TASK REQUIREMENTS: Print the data verbatim. Leave every image out.

DATASET RECORDS:
+ + + + +

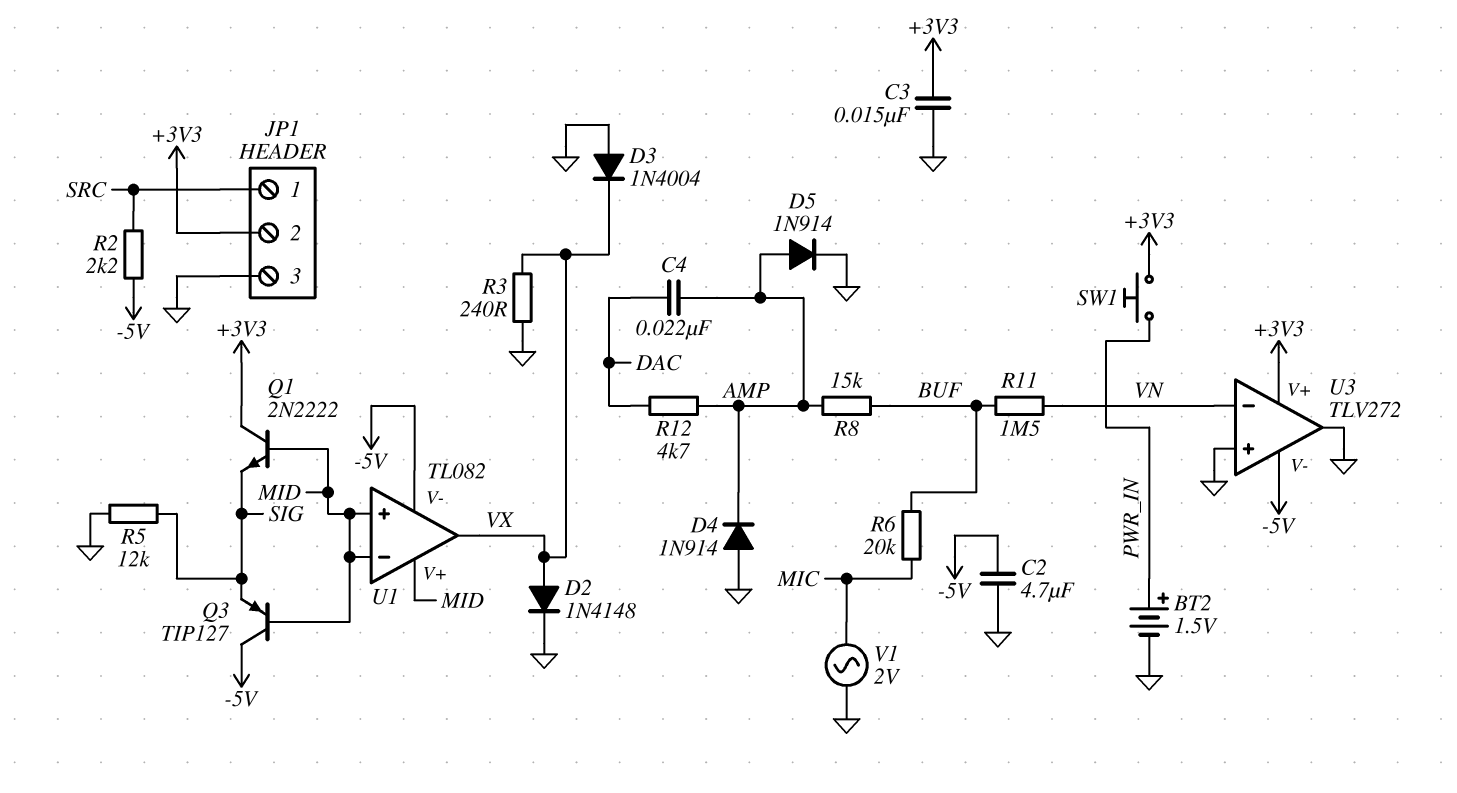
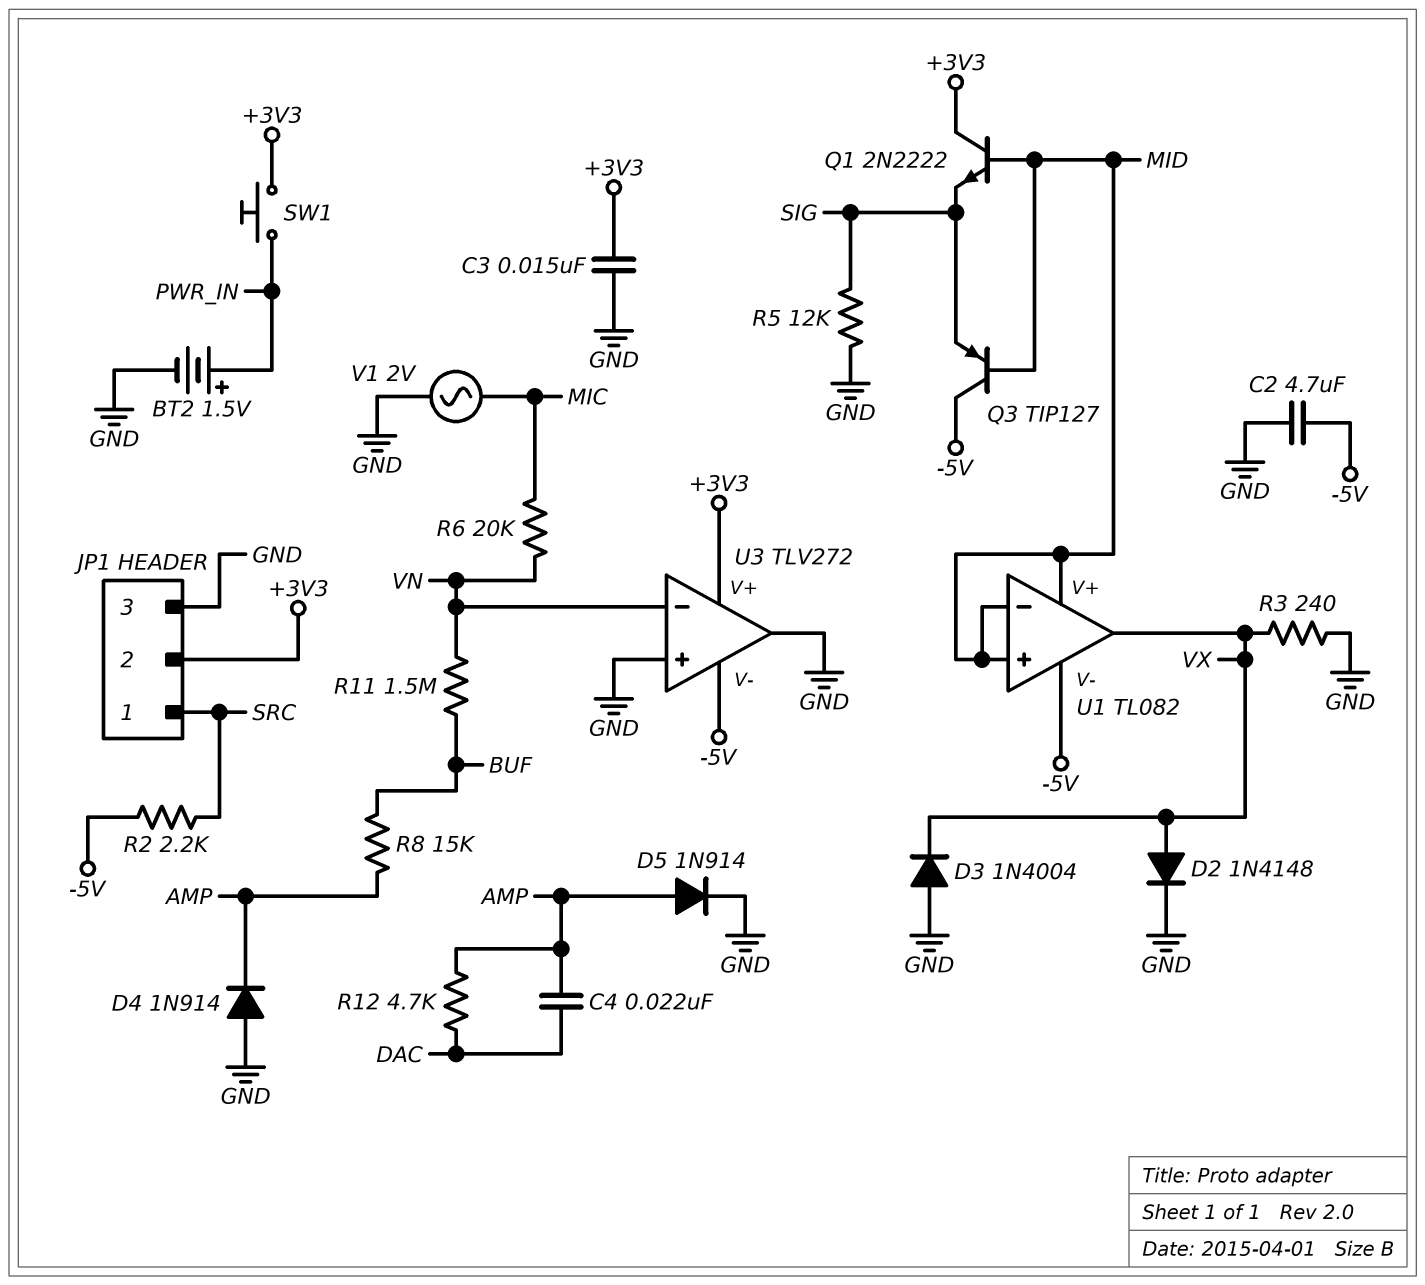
R6: 20k (BUF, MIC) -> 20k (MIC, VN)

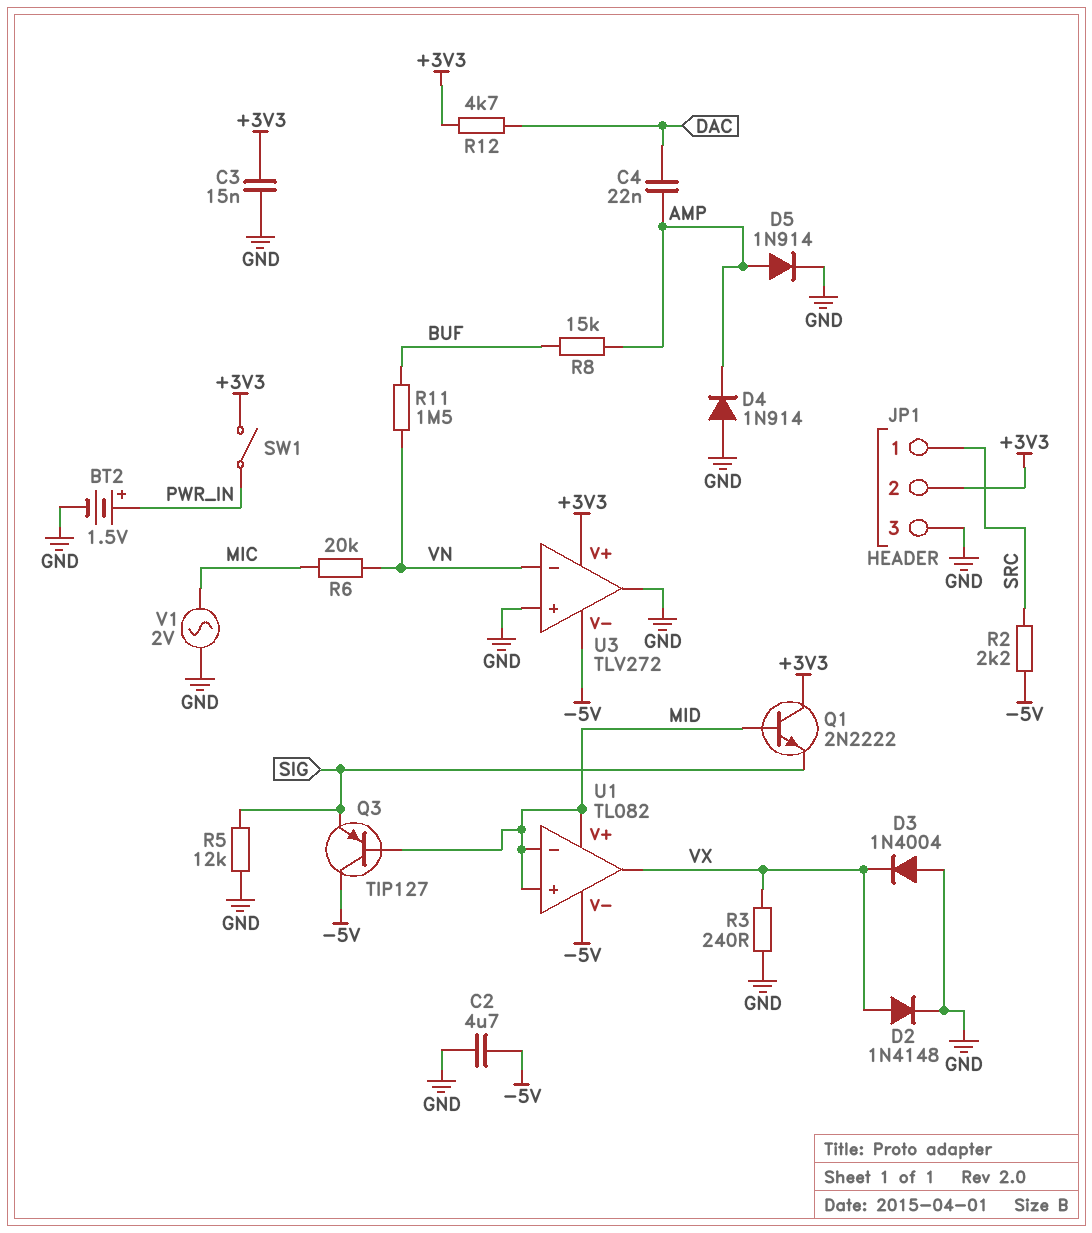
R12: 4.7k (AMP, DAC) -> 4.7k (+3V3, DAC)
SW1: button (+3V3, PWR_IN) -> switch (+3V3, PWR_IN)

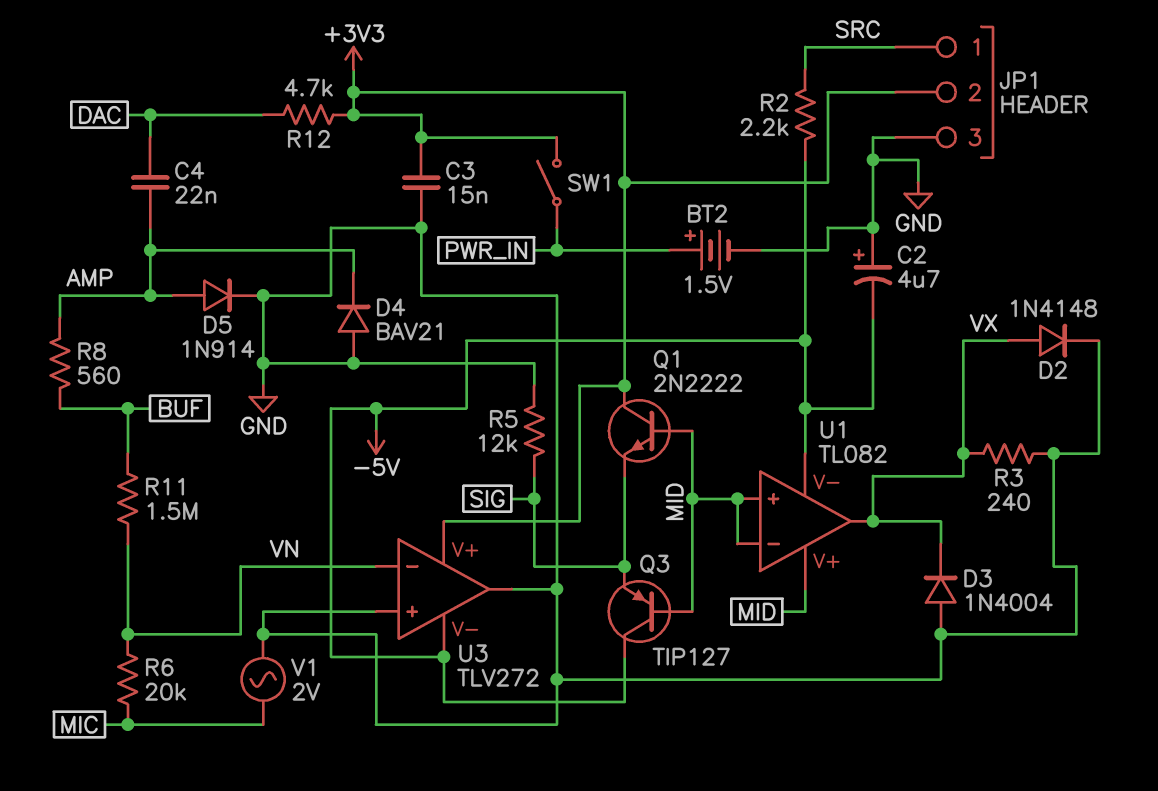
C2: 4.7uF (-5V, GND) -> 4.7uF (plus GND, minus -5V)
D4: diode 1N914 (A GND, K AMP) -> diode BAV21 (A GND, K AMP)
R8: 15k (AMP, BUF) -> 560 (AMP, BUF)

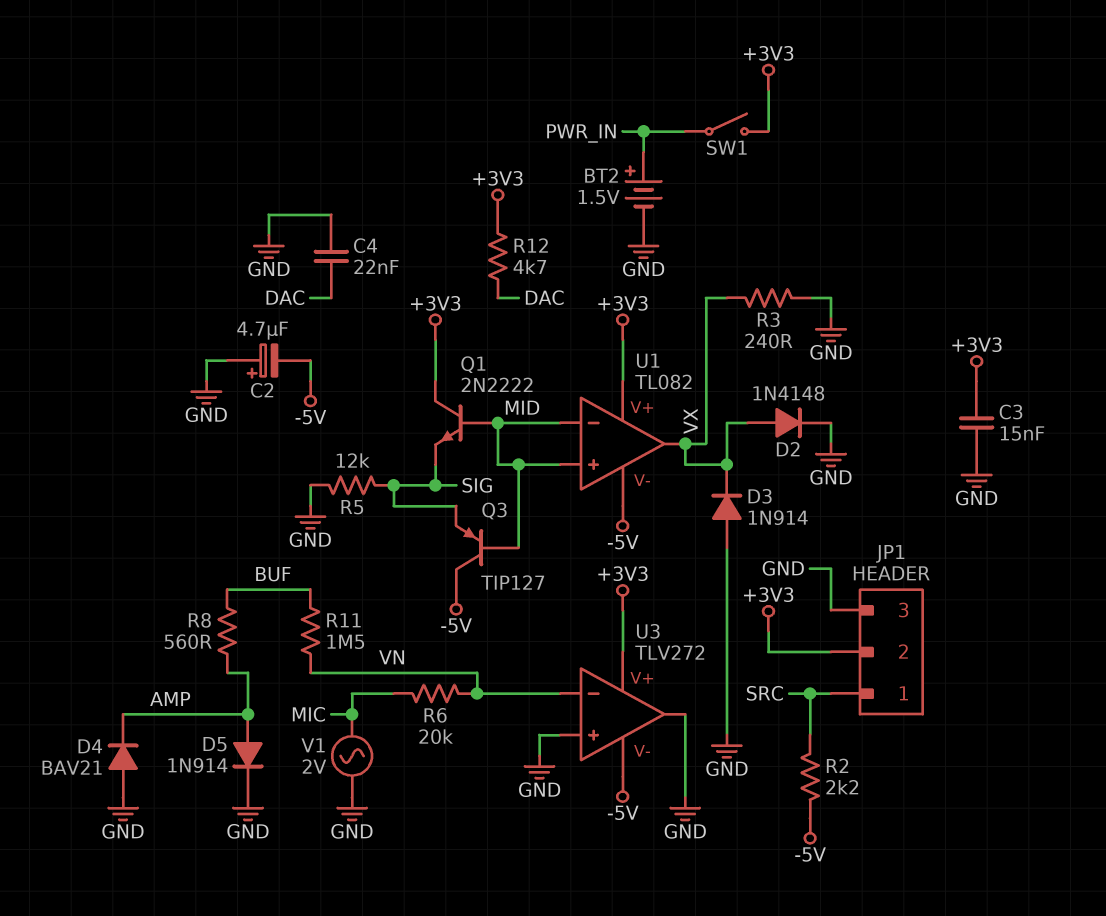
C4: 22nF (AMP, DAC) -> 22nF (DAC, GND)
D3: diode 1N4004 (A GND, K VX) -> diode 1N914 (A GND, K VX)
U1 pin V+: MID -> +3V3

+ + + + +

TASK SOLUTION:
R6: 20k (BUF, MIC) -> 20k (MIC, VN)

R12: 4.7k (AMP, DAC) -> 4.7k (+3V3, DAC)
SW1: button (+3V3, PWR_IN) -> switch (+3V3, PWR_IN)

C2: 4.7uF (-5V, GND) -> 4.7uF (plus GND, minus -5V)
D4: diode 1N914 (A GND, K AMP) -> diode BAV21 (A GND, K AMP)
R8: 15k (AMP, BUF) -> 560 (AMP, BUF)

C4: 22nF (AMP, DAC) -> 22nF (DAC, GND)
D3: diode 1N4004 (A GND, K VX) -> diode 1N914 (A GND, K VX)
U1 pin V+: MID -> +3V3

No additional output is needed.